> [Material for the task]:
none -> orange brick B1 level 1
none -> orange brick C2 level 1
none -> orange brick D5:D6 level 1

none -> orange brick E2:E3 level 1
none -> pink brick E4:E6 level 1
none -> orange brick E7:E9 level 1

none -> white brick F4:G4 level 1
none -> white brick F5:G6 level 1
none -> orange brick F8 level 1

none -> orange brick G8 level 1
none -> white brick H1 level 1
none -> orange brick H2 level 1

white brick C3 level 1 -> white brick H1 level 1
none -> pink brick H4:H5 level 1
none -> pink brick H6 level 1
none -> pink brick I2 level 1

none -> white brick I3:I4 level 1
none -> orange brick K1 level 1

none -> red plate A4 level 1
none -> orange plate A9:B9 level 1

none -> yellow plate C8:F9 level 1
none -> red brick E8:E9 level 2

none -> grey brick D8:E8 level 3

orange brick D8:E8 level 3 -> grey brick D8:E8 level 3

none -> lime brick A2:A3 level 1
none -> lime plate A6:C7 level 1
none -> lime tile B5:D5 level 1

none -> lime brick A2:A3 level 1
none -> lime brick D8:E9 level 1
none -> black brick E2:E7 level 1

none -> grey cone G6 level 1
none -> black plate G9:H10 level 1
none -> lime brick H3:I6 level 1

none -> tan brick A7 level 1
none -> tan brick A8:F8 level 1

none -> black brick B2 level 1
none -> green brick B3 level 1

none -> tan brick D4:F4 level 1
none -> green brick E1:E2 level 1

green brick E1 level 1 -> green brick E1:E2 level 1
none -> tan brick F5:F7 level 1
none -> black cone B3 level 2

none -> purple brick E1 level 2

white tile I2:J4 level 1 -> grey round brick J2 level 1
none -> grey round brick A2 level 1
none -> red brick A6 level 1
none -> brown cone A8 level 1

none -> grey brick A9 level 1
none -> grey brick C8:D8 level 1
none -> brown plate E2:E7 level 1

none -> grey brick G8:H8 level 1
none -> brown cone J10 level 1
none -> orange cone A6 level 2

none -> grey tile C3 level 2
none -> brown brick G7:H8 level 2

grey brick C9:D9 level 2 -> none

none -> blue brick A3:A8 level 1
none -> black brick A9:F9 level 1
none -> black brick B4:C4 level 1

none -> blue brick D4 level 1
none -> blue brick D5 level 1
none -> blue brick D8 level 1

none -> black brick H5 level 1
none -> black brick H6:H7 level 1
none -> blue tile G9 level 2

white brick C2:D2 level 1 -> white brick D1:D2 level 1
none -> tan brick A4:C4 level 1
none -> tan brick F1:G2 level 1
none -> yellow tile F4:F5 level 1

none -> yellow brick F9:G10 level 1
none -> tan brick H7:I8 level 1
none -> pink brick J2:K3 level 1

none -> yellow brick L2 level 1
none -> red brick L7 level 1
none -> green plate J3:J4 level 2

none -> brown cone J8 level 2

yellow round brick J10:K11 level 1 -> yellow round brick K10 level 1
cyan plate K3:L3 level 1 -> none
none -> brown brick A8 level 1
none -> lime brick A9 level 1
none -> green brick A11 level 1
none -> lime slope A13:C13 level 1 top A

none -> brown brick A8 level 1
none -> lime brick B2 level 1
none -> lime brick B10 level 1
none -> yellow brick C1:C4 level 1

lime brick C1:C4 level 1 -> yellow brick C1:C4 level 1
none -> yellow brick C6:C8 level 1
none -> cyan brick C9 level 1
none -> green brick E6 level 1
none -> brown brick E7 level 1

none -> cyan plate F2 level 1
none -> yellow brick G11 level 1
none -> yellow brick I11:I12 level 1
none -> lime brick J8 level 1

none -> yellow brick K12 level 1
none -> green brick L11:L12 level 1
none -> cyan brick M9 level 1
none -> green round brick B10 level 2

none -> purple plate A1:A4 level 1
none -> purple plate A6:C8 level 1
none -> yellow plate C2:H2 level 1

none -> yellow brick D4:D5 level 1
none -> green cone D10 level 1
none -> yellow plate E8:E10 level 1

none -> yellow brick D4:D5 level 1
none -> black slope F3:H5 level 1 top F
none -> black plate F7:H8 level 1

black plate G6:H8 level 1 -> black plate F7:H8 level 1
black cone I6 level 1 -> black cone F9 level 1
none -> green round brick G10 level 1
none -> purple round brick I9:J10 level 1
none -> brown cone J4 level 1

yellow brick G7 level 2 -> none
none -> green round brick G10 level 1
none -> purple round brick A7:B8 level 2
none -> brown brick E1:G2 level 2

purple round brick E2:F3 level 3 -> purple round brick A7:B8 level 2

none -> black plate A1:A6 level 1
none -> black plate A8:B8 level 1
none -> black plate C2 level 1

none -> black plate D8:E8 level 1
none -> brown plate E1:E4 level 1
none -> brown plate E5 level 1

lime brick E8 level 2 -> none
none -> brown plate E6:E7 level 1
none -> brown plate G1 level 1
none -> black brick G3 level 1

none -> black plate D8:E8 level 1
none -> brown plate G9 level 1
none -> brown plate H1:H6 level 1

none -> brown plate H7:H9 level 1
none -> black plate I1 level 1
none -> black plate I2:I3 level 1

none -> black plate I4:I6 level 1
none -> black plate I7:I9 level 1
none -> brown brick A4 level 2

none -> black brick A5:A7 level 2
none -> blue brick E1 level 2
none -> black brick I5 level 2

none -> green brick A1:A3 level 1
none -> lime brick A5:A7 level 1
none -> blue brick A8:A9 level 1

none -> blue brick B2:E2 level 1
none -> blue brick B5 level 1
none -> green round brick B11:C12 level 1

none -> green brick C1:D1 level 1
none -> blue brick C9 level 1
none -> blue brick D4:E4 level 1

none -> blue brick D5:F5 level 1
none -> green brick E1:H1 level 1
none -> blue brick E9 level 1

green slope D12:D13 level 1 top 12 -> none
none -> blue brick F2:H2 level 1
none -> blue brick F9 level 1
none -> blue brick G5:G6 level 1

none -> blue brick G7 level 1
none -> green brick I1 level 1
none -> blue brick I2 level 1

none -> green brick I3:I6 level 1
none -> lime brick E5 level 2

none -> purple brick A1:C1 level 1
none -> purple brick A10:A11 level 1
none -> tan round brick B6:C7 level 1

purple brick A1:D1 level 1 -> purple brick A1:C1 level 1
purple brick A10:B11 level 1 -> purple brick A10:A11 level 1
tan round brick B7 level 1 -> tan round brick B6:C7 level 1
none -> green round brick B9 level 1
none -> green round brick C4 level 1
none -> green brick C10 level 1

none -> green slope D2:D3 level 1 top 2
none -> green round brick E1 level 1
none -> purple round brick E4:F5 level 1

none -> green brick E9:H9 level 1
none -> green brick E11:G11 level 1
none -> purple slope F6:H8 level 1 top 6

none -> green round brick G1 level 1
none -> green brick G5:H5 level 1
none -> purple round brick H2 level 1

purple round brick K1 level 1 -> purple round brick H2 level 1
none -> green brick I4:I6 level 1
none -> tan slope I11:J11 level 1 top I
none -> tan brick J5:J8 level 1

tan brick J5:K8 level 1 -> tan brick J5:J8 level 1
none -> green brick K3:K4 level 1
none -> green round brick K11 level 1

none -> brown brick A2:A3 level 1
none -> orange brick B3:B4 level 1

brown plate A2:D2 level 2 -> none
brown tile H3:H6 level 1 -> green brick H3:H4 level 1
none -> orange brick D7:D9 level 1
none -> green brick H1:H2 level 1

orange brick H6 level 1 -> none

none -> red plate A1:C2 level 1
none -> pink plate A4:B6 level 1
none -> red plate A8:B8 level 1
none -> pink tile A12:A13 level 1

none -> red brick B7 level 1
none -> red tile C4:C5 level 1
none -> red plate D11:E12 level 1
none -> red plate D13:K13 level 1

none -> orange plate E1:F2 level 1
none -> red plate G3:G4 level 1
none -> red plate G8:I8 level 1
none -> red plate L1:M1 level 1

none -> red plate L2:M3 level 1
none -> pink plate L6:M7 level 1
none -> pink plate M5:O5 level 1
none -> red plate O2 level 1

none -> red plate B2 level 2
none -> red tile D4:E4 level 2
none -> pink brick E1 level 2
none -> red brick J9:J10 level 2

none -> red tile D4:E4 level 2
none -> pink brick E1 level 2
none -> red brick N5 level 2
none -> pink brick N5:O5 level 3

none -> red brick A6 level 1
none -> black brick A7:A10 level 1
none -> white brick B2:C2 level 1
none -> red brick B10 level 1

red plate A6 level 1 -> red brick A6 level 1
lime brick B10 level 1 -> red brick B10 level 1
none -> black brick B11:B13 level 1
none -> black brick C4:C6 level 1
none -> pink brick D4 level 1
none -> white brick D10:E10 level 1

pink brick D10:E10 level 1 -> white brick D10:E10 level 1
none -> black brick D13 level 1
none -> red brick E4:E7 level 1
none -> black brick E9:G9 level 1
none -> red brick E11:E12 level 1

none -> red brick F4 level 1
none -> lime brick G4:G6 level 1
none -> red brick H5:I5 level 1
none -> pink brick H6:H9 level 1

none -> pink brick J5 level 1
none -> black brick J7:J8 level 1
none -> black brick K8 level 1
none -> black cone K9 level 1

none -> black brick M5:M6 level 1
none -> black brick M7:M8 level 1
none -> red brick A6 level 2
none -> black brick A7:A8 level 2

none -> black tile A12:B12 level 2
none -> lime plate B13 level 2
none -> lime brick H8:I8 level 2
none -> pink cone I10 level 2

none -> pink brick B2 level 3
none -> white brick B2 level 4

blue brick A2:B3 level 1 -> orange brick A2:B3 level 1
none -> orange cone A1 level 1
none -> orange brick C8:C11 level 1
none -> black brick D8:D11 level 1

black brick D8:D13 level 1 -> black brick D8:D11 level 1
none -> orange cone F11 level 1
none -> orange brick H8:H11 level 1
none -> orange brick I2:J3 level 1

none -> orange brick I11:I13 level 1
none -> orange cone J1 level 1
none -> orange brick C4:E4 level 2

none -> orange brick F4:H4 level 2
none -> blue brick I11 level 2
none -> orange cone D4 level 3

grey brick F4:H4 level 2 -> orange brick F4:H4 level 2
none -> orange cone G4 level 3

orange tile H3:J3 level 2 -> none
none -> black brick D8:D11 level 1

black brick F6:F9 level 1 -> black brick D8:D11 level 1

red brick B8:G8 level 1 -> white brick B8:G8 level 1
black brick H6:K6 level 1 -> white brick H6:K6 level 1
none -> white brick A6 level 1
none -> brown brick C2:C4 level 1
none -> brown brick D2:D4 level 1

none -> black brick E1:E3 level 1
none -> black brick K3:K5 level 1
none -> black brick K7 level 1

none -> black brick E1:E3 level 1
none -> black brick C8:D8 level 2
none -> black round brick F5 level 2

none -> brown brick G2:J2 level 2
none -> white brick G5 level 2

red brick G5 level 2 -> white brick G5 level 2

> [Task goal]: Across the data, pull every line containing the string "grey".

> [Result for this task]:
none -> grey brick D8:E8 level 3
orange brick D8:E8 level 3 -> grey brick D8:E8 level 3
none -> grey cone G6 level 1
white tile I2:J4 level 1 -> grey round brick J2 level 1
none -> grey round brick A2 level 1
none -> grey brick A9 level 1
none -> grey brick C8:D8 level 1
none -> grey brick G8:H8 level 1
none -> grey tile C3 level 2
grey brick C9:D9 level 2 -> none
grey brick F4:H4 level 2 -> orange brick F4:H4 level 2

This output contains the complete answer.